- Material for the task -

____

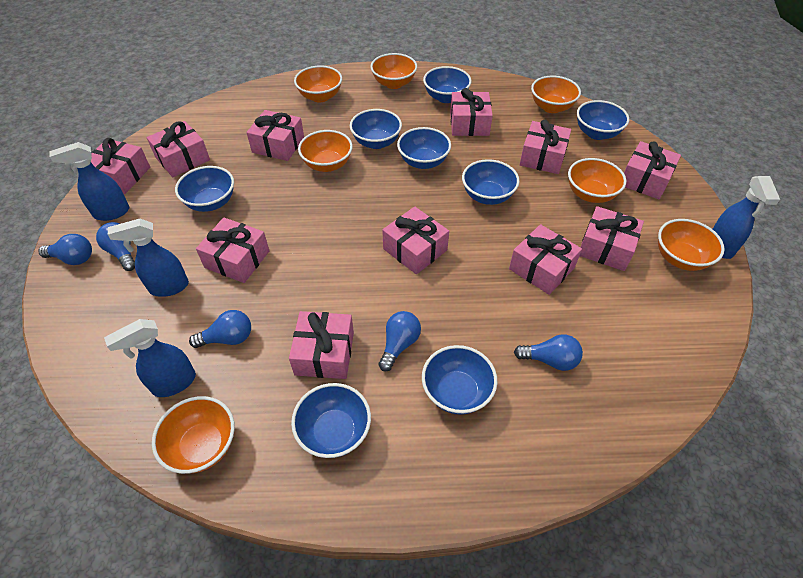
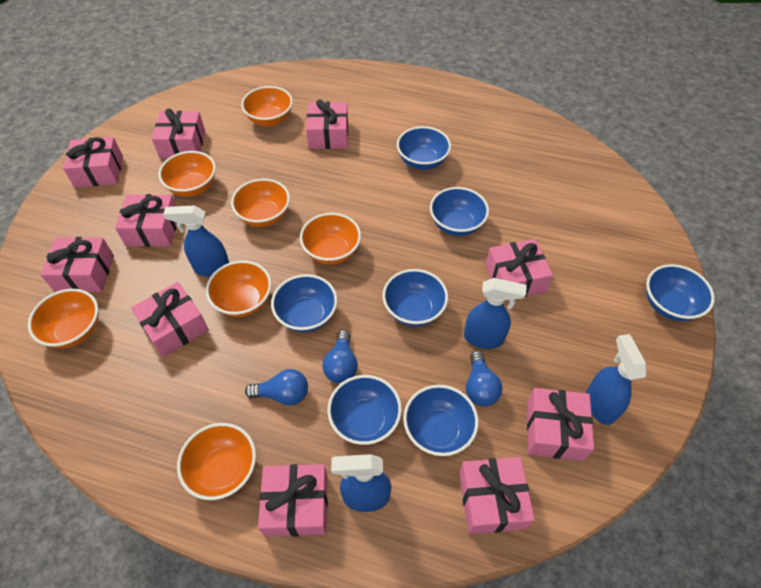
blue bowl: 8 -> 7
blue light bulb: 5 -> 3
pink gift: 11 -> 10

____

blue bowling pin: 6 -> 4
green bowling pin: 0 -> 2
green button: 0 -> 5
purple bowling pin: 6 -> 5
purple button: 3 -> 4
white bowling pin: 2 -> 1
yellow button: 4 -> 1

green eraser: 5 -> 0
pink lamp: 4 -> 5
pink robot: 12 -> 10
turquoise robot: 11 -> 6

____

Print exactly the lines above from the one with "green eraser: 5 -> 0" to the one with "turquoise robot: 11 -> 6", including both.

green eraser: 5 -> 0
pink lamp: 4 -> 5
pink robot: 12 -> 10
turquoise robot: 11 -> 6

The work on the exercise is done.